Data excerpts:
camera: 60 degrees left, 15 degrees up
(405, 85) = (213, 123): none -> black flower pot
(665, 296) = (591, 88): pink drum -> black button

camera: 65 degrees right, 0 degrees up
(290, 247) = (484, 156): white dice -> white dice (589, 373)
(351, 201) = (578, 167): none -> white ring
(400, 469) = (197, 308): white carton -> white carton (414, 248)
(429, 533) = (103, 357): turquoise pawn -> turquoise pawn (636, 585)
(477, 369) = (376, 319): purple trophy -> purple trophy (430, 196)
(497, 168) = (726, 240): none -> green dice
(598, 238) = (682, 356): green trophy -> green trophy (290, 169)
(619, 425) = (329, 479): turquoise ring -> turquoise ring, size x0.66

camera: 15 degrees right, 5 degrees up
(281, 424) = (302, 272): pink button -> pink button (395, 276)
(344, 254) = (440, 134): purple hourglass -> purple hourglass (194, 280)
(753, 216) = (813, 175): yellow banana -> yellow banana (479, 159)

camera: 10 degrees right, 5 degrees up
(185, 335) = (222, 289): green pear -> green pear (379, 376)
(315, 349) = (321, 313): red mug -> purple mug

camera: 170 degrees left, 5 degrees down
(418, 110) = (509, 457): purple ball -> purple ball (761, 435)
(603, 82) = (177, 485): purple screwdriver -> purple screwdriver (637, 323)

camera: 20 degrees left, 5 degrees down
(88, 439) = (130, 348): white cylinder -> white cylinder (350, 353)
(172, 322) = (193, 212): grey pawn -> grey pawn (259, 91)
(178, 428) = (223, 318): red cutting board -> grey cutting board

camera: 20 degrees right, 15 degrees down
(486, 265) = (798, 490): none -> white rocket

▶ [Description of the task] In the reply, include exactly the lines from the beginning of the entries above through the line holding "(598, 238) = (682, 356): green", and nothing besides.

▶ [The answer]
camera: 60 degrees left, 15 degrees up
(405, 85) = (213, 123): none -> black flower pot
(665, 296) = (591, 88): pink drum -> black button

camera: 65 degrees right, 0 degrees up
(290, 247) = (484, 156): white dice -> white dice (589, 373)
(351, 201) = (578, 167): none -> white ring
(400, 469) = (197, 308): white carton -> white carton (414, 248)
(429, 533) = (103, 357): turquoise pawn -> turquoise pawn (636, 585)
(477, 369) = (376, 319): purple trophy -> purple trophy (430, 196)
(497, 168) = (726, 240): none -> green dice
(598, 238) = (682, 356): green trophy -> green trophy (290, 169)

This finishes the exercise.